| Problem statement |
The answer must consist solely of the line that contains "none -> purple eraser [100,237,143,305]" and all subsequent lines of the data, each reproduced exactly.

| Data supplied |

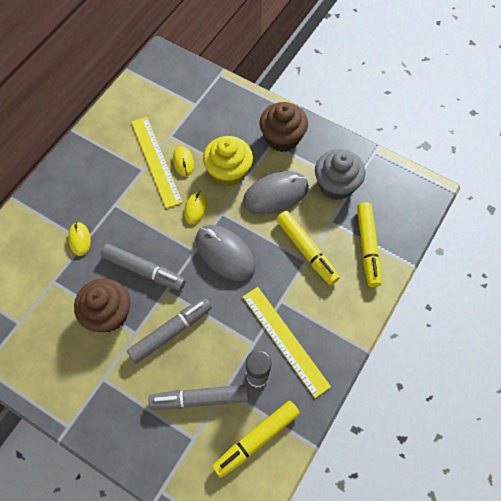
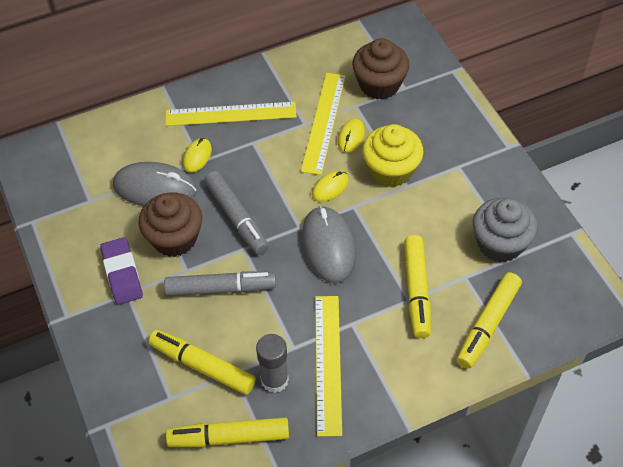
camera: 35 degrees right, 10 degrees down
grey marker [149,385,249,410] -> yellow marker [149,330,256,395]
grey mouse [243,171,309,215] -> grey mouse moved to [113,162,197,206]
brown cupcake [260,102,308,152] -> brown cupcake moved to [352,38,409,100]
none -> purple eraser [100,237,143,305]
none -> yellow ruler [166,102,297,126]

| Answer space |
none -> purple eraser [100,237,143,305]
none -> yellow ruler [166,102,297,126]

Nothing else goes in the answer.